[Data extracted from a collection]
--------

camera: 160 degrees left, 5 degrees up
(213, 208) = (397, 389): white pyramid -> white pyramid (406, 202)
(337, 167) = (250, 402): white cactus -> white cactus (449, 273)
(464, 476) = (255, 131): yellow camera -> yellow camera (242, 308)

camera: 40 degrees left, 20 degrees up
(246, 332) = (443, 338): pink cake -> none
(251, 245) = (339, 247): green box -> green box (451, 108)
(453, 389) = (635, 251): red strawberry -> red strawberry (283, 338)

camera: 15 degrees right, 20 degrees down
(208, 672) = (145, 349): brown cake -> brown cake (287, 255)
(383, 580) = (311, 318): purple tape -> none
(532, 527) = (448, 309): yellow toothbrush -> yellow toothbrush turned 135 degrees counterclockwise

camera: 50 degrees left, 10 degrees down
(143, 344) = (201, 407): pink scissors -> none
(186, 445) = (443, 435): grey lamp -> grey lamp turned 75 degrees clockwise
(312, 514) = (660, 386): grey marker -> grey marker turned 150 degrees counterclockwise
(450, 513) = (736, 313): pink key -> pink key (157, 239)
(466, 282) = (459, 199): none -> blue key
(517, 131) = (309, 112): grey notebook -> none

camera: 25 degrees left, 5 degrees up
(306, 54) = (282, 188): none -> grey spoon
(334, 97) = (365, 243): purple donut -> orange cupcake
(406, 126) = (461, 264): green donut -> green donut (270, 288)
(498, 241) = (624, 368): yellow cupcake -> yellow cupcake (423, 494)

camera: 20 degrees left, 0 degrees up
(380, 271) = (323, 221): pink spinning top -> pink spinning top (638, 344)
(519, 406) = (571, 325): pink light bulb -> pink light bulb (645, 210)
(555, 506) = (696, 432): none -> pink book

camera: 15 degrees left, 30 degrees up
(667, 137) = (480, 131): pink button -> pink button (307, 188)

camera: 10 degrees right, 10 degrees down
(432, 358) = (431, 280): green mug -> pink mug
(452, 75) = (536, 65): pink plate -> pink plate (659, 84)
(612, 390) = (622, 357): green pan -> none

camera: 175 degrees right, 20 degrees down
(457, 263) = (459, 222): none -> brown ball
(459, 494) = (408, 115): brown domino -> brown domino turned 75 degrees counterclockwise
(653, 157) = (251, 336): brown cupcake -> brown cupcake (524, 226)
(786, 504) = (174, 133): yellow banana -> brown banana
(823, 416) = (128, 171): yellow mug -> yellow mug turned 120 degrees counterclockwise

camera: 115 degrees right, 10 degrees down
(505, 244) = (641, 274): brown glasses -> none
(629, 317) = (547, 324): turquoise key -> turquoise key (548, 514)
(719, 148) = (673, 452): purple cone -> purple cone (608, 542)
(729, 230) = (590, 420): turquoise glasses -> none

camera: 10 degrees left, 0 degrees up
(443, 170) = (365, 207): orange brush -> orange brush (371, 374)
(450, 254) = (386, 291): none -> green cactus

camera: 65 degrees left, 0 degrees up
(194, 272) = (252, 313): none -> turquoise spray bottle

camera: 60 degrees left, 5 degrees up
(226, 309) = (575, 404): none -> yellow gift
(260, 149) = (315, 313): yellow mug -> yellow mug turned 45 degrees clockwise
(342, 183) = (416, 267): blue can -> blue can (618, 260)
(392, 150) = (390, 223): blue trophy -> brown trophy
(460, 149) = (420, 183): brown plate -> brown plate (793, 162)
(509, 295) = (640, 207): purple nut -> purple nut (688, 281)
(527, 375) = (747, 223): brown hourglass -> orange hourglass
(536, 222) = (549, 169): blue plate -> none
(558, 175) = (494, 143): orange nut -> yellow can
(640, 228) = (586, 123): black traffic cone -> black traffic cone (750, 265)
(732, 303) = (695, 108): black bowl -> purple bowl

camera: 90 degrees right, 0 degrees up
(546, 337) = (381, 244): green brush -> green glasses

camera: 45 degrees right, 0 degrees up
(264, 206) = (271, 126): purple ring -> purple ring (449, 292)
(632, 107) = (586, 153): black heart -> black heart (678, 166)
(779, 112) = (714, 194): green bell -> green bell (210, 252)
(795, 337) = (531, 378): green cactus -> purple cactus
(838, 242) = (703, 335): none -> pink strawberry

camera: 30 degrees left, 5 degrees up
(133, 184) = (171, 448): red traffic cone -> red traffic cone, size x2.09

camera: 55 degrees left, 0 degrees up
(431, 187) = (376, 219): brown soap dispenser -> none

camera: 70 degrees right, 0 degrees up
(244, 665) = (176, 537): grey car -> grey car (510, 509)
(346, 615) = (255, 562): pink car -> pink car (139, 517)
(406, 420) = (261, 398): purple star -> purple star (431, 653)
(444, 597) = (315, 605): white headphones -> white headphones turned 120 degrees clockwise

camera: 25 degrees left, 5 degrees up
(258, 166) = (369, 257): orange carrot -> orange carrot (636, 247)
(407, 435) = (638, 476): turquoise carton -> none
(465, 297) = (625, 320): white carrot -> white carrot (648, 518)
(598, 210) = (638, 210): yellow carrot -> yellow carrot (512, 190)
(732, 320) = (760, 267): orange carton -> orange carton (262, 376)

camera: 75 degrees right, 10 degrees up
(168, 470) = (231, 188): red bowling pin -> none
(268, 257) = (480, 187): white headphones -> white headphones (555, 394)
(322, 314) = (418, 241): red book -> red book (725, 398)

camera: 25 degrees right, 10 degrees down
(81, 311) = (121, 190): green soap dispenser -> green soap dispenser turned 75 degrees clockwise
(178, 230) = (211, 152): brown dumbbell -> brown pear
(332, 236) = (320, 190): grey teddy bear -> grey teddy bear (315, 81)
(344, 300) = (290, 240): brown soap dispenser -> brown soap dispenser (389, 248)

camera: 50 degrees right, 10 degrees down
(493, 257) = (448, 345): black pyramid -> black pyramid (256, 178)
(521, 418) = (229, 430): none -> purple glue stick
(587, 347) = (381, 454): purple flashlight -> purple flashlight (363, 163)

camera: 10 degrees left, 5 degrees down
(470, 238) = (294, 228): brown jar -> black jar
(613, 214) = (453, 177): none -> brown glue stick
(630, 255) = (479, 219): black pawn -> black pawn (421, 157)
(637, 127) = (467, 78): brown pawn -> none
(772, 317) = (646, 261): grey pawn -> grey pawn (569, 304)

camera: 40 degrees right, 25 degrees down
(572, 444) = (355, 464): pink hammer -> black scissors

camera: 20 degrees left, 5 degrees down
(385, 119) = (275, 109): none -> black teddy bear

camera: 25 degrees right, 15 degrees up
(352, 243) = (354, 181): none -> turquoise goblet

--------

_TASK TO CARRY OUT:_
Return only the part of the records above that opens with the line containing "(823, 416) = (128, 171): yellow" and closes with the line containing "(406, 420) = (261, 398): purple", ends included.

_SOLUTION TO THIS TASK:_
(823, 416) = (128, 171): yellow mug -> yellow mug turned 120 degrees counterclockwise

camera: 115 degrees right, 10 degrees down
(505, 244) = (641, 274): brown glasses -> none
(629, 317) = (547, 324): turquoise key -> turquoise key (548, 514)
(719, 148) = (673, 452): purple cone -> purple cone (608, 542)
(729, 230) = (590, 420): turquoise glasses -> none

camera: 10 degrees left, 0 degrees up
(443, 170) = (365, 207): orange brush -> orange brush (371, 374)
(450, 254) = (386, 291): none -> green cactus

camera: 65 degrees left, 0 degrees up
(194, 272) = (252, 313): none -> turquoise spray bottle

camera: 60 degrees left, 5 degrees up
(226, 309) = (575, 404): none -> yellow gift
(260, 149) = (315, 313): yellow mug -> yellow mug turned 45 degrees clockwise
(342, 183) = (416, 267): blue can -> blue can (618, 260)
(392, 150) = (390, 223): blue trophy -> brown trophy
(460, 149) = (420, 183): brown plate -> brown plate (793, 162)
(509, 295) = (640, 207): purple nut -> purple nut (688, 281)
(527, 375) = (747, 223): brown hourglass -> orange hourglass
(536, 222) = (549, 169): blue plate -> none
(558, 175) = (494, 143): orange nut -> yellow can
(640, 228) = (586, 123): black traffic cone -> black traffic cone (750, 265)
(732, 303) = (695, 108): black bowl -> purple bowl

camera: 90 degrees right, 0 degrees up
(546, 337) = (381, 244): green brush -> green glasses

camera: 45 degrees right, 0 degrees up
(264, 206) = (271, 126): purple ring -> purple ring (449, 292)
(632, 107) = (586, 153): black heart -> black heart (678, 166)
(779, 112) = (714, 194): green bell -> green bell (210, 252)
(795, 337) = (531, 378): green cactus -> purple cactus
(838, 242) = (703, 335): none -> pink strawberry

camera: 30 degrees left, 5 degrees up
(133, 184) = (171, 448): red traffic cone -> red traffic cone, size x2.09

camera: 55 degrees left, 0 degrees up
(431, 187) = (376, 219): brown soap dispenser -> none

camera: 70 degrees right, 0 degrees up
(244, 665) = (176, 537): grey car -> grey car (510, 509)
(346, 615) = (255, 562): pink car -> pink car (139, 517)
(406, 420) = (261, 398): purple star -> purple star (431, 653)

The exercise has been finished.